Task details
Below are some records; quote exactly the lines from the one that contains "brown cylinder: 5 -> 4" through the one that contains "yellow cone: 7 -> 6", inclusive, and no others.

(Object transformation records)

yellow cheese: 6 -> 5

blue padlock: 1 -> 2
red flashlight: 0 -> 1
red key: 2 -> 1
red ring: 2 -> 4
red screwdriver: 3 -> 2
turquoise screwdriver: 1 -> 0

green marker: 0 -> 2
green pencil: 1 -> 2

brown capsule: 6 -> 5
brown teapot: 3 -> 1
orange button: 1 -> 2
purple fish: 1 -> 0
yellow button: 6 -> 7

...

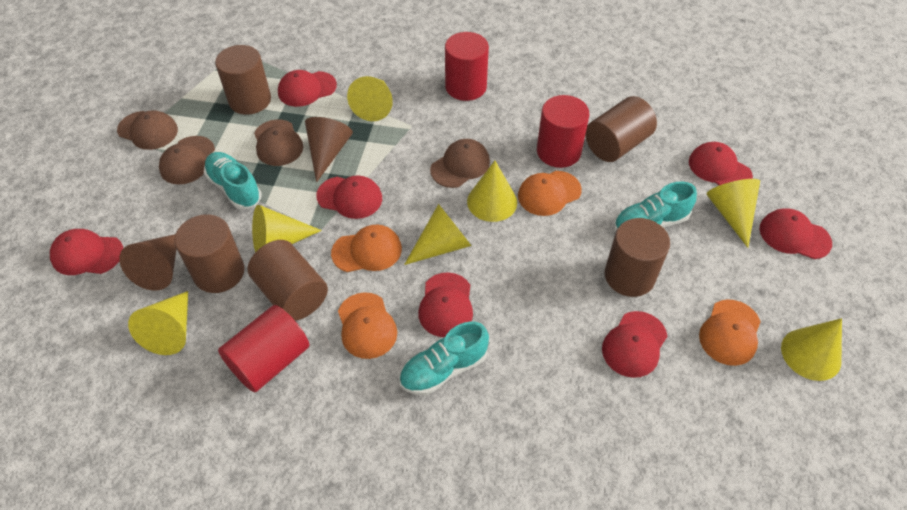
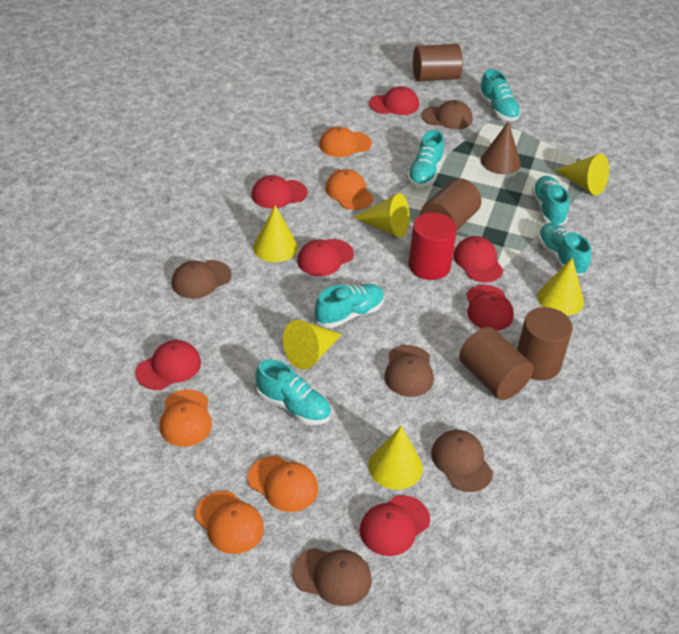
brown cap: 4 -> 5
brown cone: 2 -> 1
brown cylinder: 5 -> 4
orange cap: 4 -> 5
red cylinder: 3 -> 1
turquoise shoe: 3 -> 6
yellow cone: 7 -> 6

Answer
brown cylinder: 5 -> 4
orange cap: 4 -> 5
red cylinder: 3 -> 1
turquoise shoe: 3 -> 6
yellow cone: 7 -> 6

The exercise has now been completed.